**Exercise requirements**. For this exercise, please return exactly the line containing "TFT pin SDI: D2 -> D4" and each line after it through the end of the records, with no pictures included.

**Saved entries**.
•••••
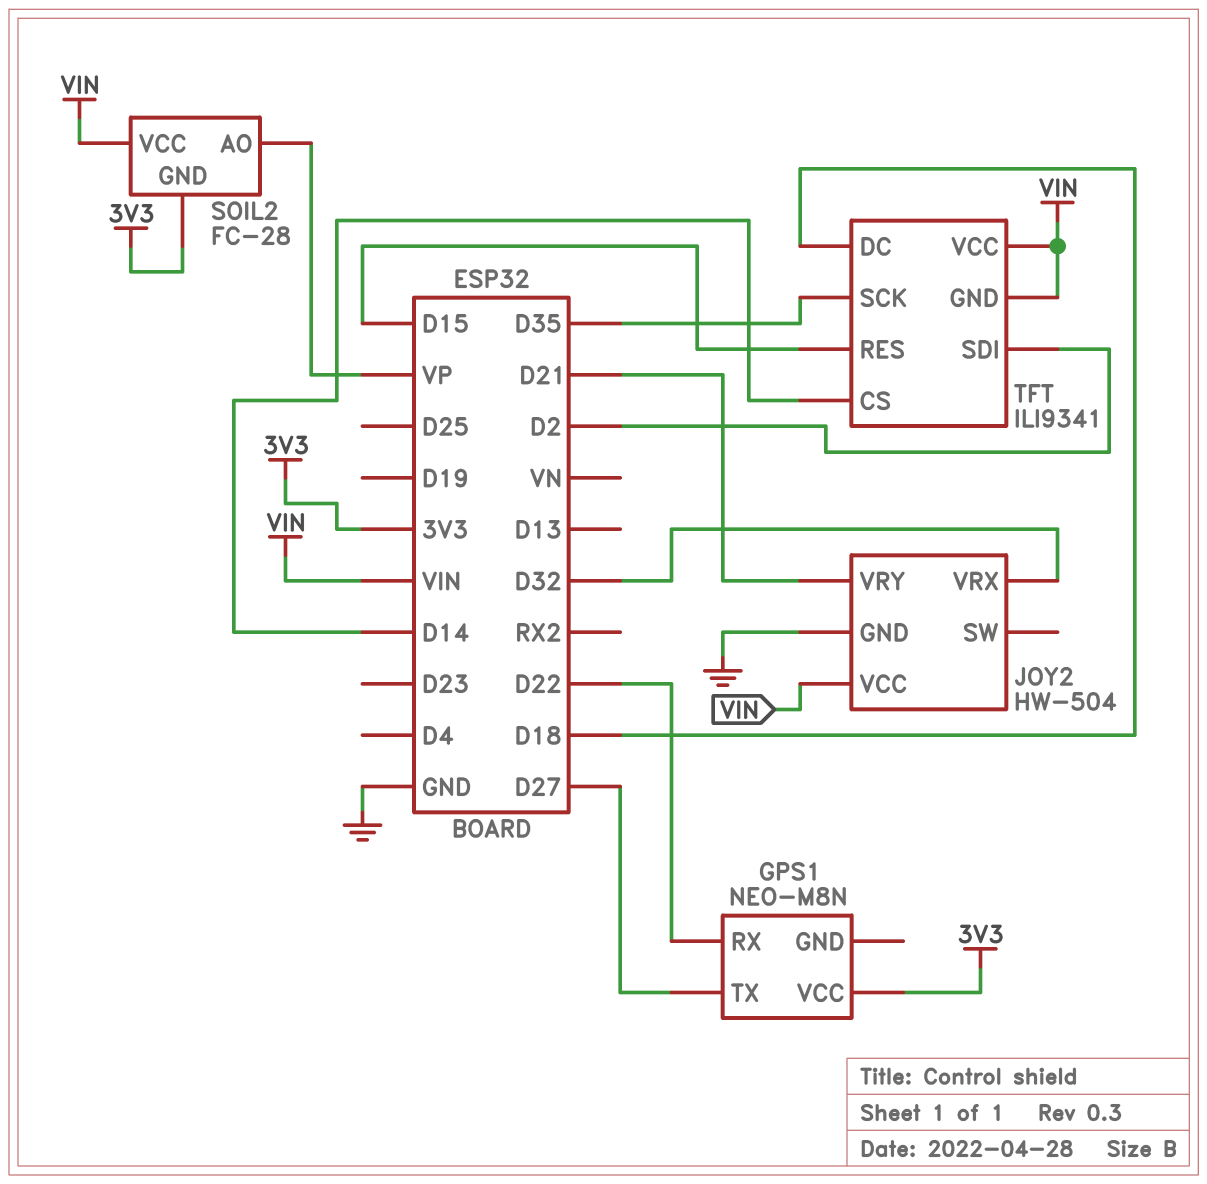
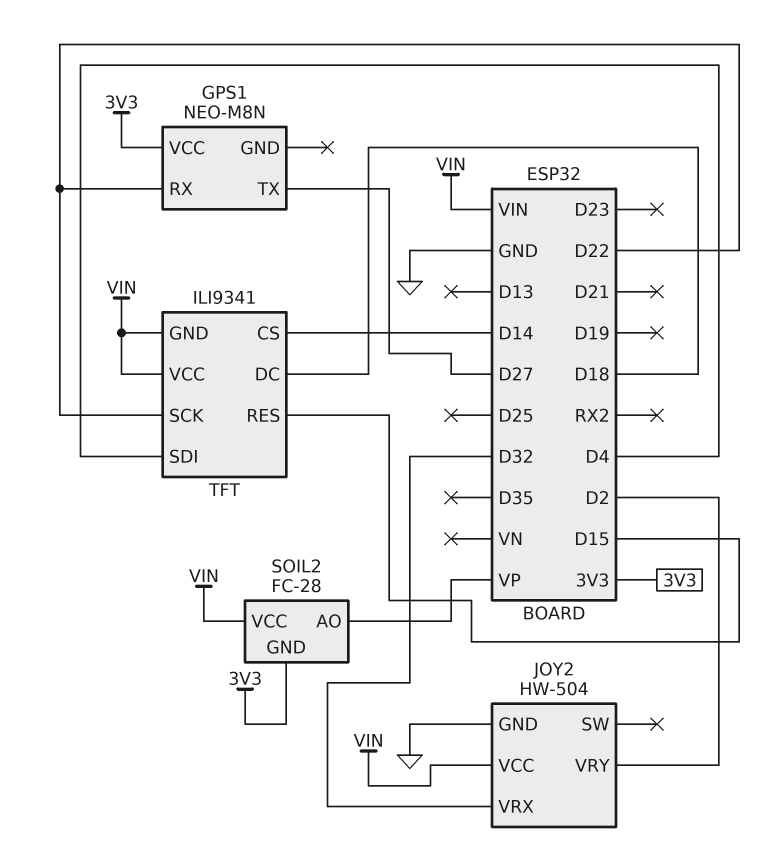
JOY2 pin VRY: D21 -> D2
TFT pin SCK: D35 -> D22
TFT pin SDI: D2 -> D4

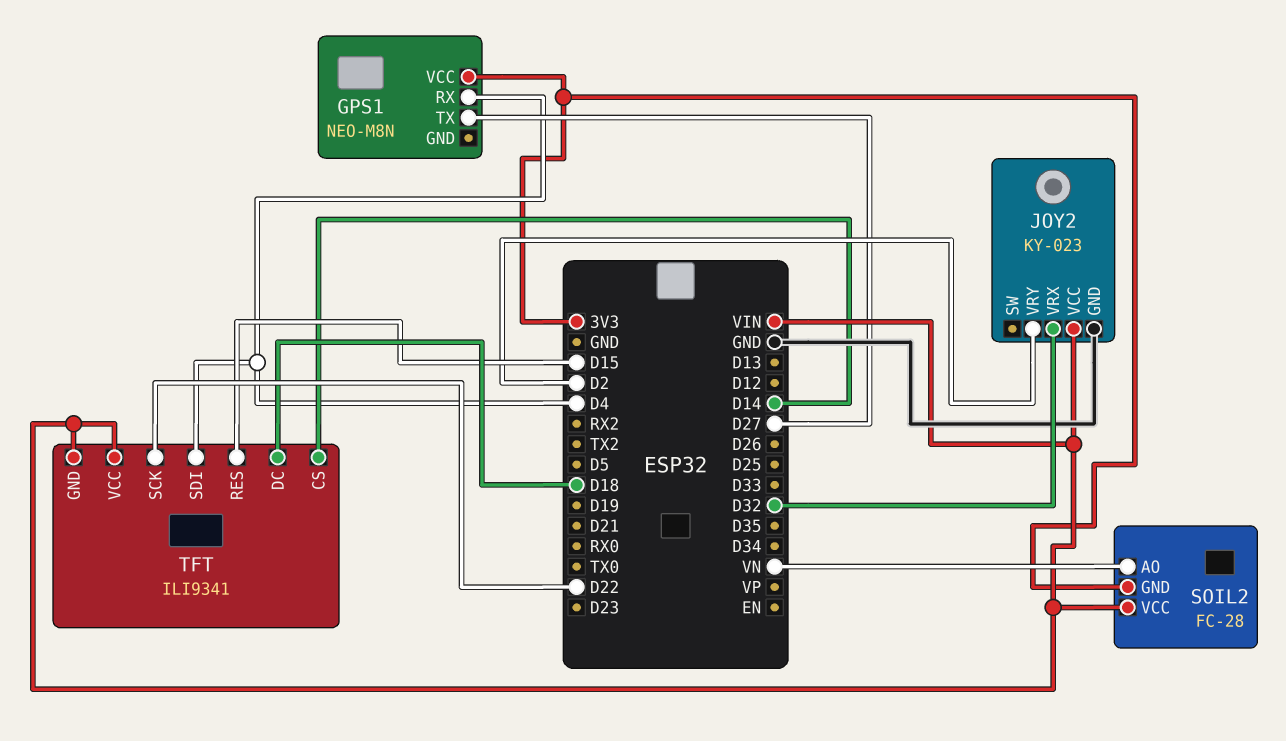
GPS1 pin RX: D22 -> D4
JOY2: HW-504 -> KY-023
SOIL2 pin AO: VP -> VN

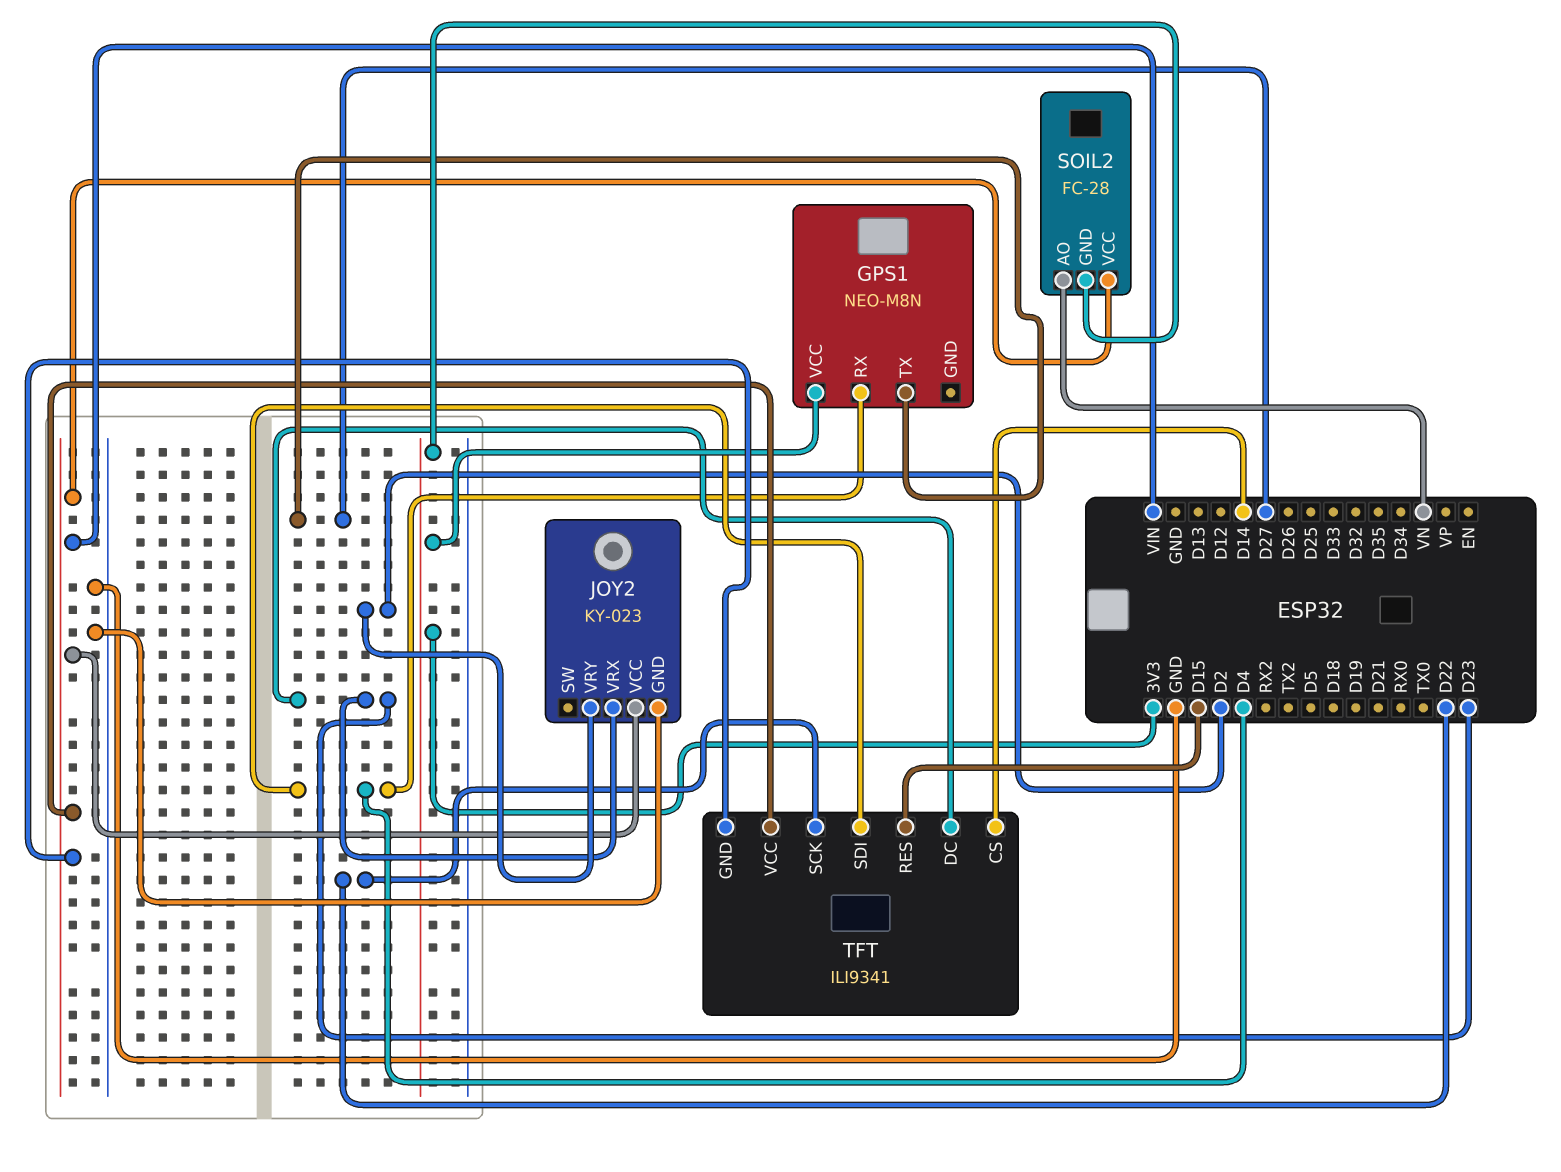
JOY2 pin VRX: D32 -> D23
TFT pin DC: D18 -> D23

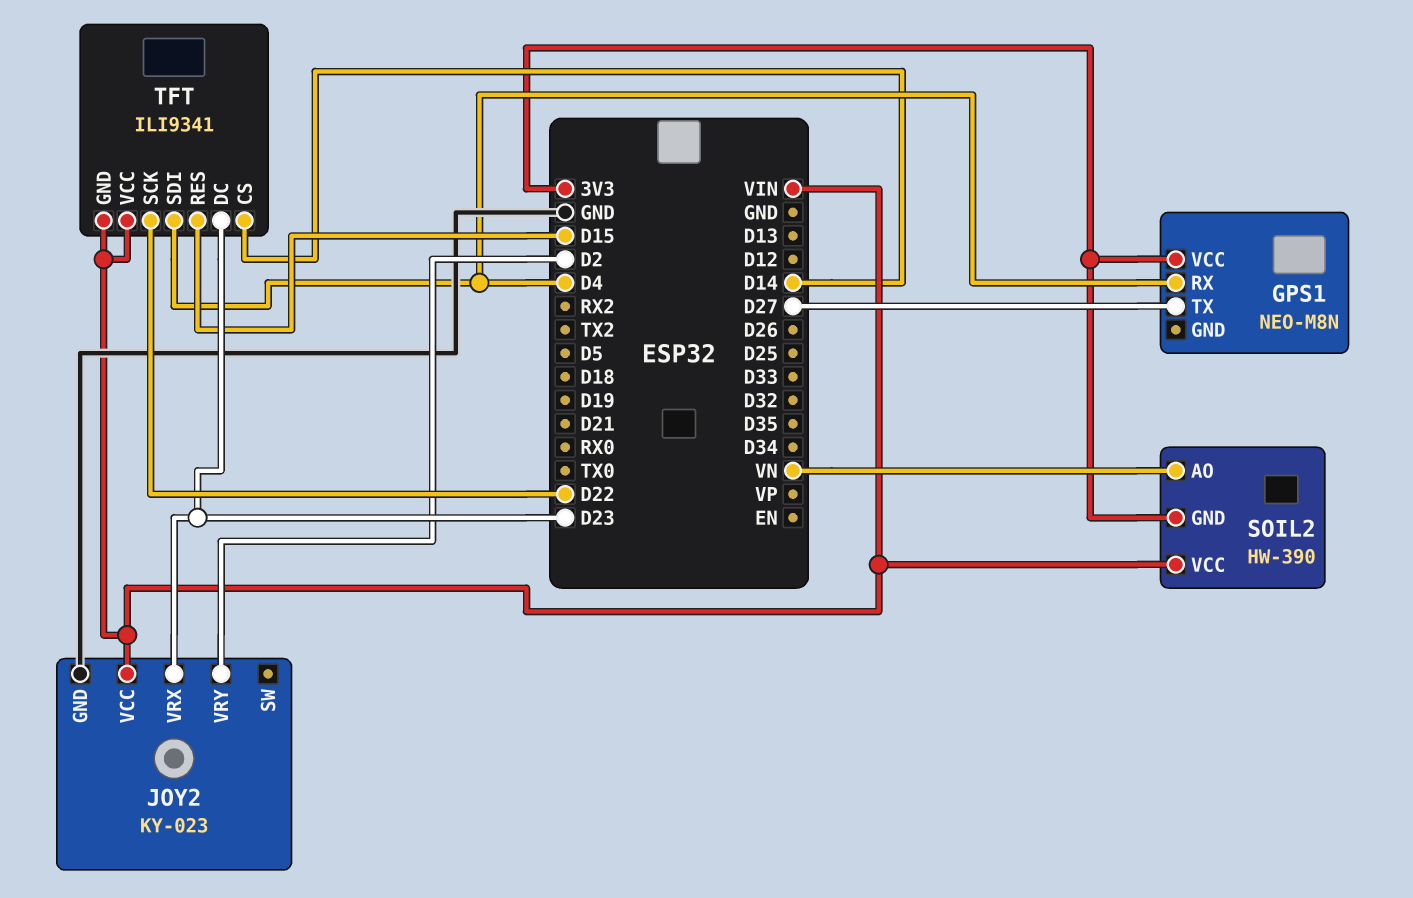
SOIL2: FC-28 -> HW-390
•••••
**Result of the exercise**.
TFT pin SDI: D2 -> D4

GPS1 pin RX: D22 -> D4
JOY2: HW-504 -> KY-023
SOIL2 pin AO: VP -> VN

JOY2 pin VRX: D32 -> D23
TFT pin DC: D18 -> D23

SOIL2: FC-28 -> HW-390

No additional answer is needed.